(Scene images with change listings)
******

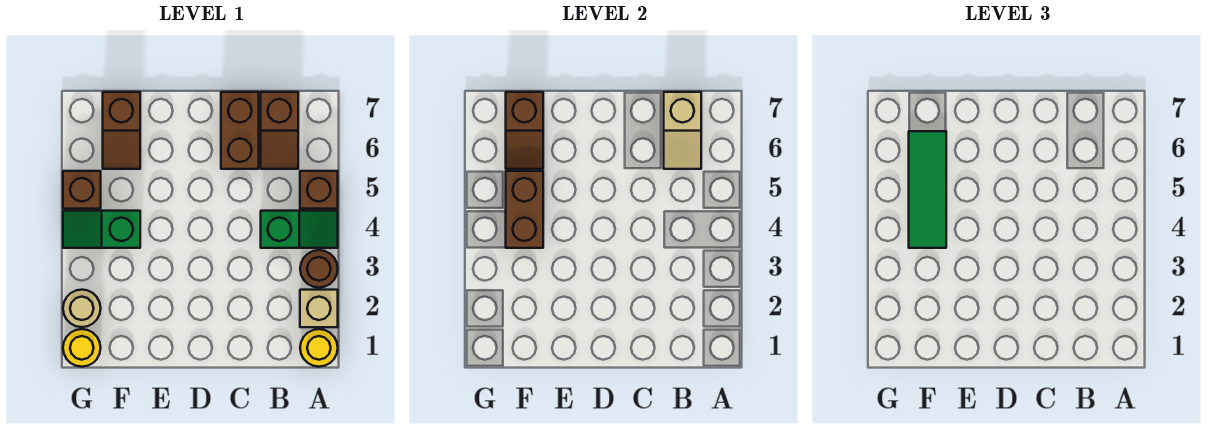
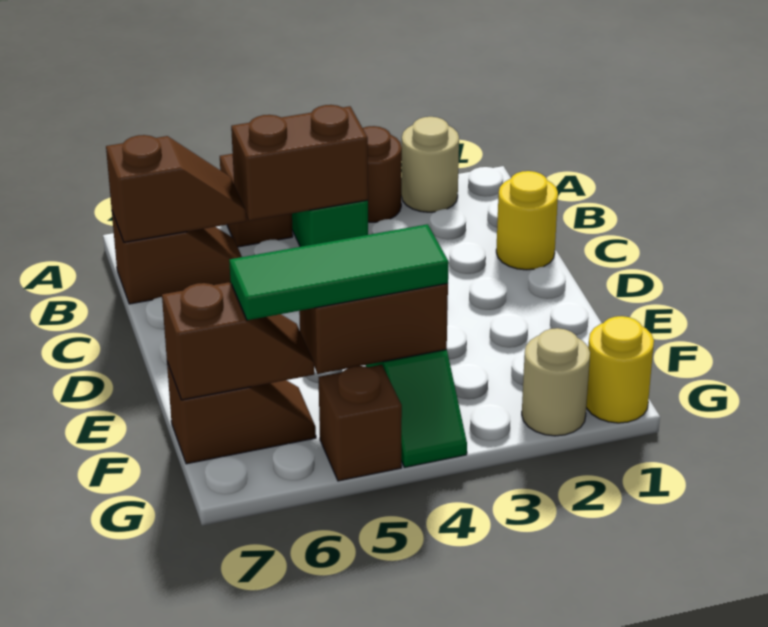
yellow round brick A1 level 1 -> yellow round brick C1 level 1
tan brick A2 level 1 -> tan round brick A2 level 1
tan slope B6:B7 level 2 top 7 -> brown slope B6:B7 level 2 top 7
brown brick C6:C7 level 1 -> brown brick B4:B5 level 2

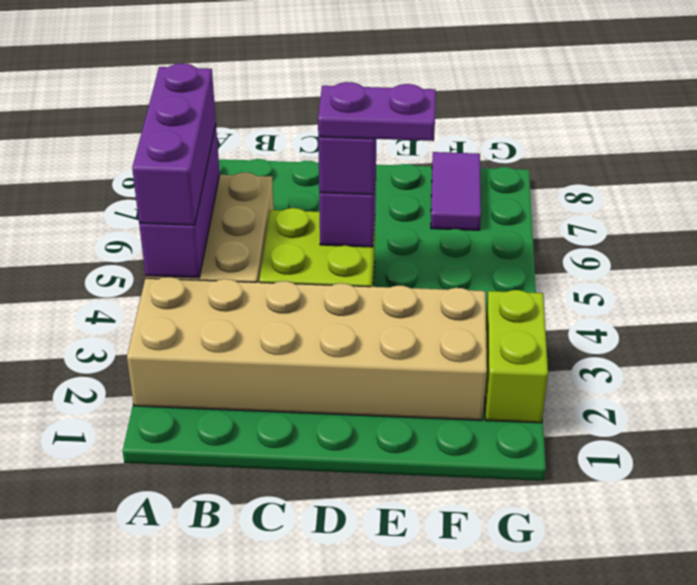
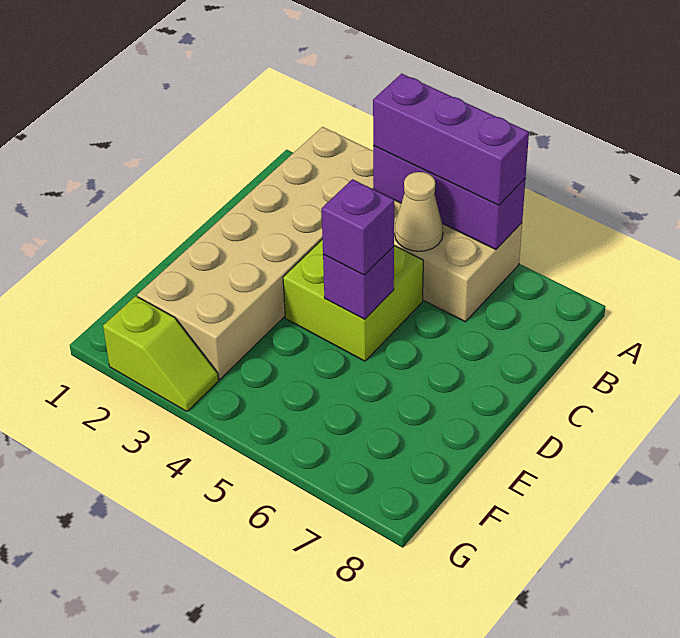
none -> tan cone B5 level 2
purple plate D5:E5 level 4 -> none
purple tile F7:F8 level 1 -> none
lime brick G2:G3 level 1 -> lime slope G2:G3 level 1 top 2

******

## EXERCISE DESCRIPTION
Output the lines from the one with "purple plate D5:E5 level 4 -> none" to the final line of the entries above, exactly as they stand, please, and nothing else.

## PROBLEM SOLUTION
purple plate D5:E5 level 4 -> none
purple tile F7:F8 level 1 -> none
lime brick G2:G3 level 1 -> lime slope G2:G3 level 1 top 2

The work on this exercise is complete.